Data items:
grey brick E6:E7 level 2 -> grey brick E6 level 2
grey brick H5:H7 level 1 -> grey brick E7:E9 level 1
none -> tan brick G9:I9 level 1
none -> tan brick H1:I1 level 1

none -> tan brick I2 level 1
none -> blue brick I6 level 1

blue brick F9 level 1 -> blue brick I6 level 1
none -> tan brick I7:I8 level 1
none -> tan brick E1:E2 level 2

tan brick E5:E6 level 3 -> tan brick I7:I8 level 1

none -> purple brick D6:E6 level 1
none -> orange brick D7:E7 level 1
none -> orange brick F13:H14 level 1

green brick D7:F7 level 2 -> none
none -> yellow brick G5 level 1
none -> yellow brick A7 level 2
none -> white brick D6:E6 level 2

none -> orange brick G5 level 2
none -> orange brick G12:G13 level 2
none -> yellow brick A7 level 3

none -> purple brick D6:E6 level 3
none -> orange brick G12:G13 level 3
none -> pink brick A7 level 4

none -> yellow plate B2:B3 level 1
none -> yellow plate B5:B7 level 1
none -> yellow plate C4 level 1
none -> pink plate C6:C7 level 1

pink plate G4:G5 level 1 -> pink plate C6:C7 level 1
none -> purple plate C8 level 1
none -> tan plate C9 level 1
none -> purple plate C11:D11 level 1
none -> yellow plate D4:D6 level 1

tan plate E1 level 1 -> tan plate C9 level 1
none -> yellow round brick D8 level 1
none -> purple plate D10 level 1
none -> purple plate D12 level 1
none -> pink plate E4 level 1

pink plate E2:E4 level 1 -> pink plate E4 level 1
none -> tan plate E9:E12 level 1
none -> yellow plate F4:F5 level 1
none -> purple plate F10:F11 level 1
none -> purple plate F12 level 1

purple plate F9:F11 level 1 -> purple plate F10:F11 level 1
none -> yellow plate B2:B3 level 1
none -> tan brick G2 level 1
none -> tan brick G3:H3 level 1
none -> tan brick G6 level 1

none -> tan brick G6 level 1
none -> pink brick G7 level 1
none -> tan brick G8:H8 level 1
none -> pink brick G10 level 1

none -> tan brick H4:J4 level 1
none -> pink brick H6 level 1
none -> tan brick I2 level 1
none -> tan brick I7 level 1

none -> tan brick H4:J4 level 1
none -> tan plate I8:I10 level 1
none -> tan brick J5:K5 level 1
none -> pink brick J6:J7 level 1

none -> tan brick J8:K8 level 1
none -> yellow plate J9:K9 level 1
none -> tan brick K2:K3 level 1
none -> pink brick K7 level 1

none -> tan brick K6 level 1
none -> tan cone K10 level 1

• **Task to carry out**:
Word for word, write out all of the entries.

• **Answer for the task**:
grey brick E6:E7 level 2 -> grey brick E6 level 2
grey brick H5:H7 level 1 -> grey brick E7:E9 level 1
none -> tan brick G9:I9 level 1
none -> tan brick H1:I1 level 1

none -> tan brick I2 level 1
none -> blue brick I6 level 1

blue brick F9 level 1 -> blue brick I6 level 1
none -> tan brick I7:I8 level 1
none -> tan brick E1:E2 level 2

tan brick E5:E6 level 3 -> tan brick I7:I8 level 1

none -> purple brick D6:E6 level 1
none -> orange brick D7:E7 level 1
none -> orange brick F13:H14 level 1

green brick D7:F7 level 2 -> none
none -> yellow brick G5 level 1
none -> yellow brick A7 level 2
none -> white brick D6:E6 level 2

none -> orange brick G5 level 2
none -> orange brick G12:G13 level 2
none -> yellow brick A7 level 3

none -> purple brick D6:E6 level 3
none -> orange brick G12:G13 level 3
none -> pink brick A7 level 4

none -> yellow plate B2:B3 level 1
none -> yellow plate B5:B7 level 1
none -> yellow plate C4 level 1
none -> pink plate C6:C7 level 1

pink plate G4:G5 level 1 -> pink plate C6:C7 level 1
none -> purple plate C8 level 1
none -> tan plate C9 level 1
none -> purple plate C11:D11 level 1
none -> yellow plate D4:D6 level 1

tan plate E1 level 1 -> tan plate C9 level 1
none -> yellow round brick D8 level 1
none -> purple plate D10 level 1
none -> purple plate D12 level 1
none -> pink plate E4 level 1

pink plate E2:E4 level 1 -> pink plate E4 level 1
none -> tan plate E9:E12 level 1
none -> yellow plate F4:F5 level 1
none -> purple plate F10:F11 level 1
none -> purple plate F12 level 1

purple plate F9:F11 level 1 -> purple plate F10:F11 level 1
none -> yellow plate B2:B3 level 1
none -> tan brick G2 level 1
none -> tan brick G3:H3 level 1
none -> tan brick G6 level 1

none -> tan brick G6 level 1
none -> pink brick G7 level 1
none -> tan brick G8:H8 level 1
none -> pink brick G10 level 1

none -> tan brick H4:J4 level 1
none -> pink brick H6 level 1
none -> tan brick I2 level 1
none -> tan brick I7 level 1

none -> tan brick H4:J4 level 1
none -> tan plate I8:I10 level 1
none -> tan brick J5:K5 level 1
none -> pink brick J6:J7 level 1

none -> tan brick J8:K8 level 1
none -> yellow plate J9:K9 level 1
none -> tan brick K2:K3 level 1
none -> pink brick K7 level 1

none -> tan brick K6 level 1
none -> tan cone K10 level 1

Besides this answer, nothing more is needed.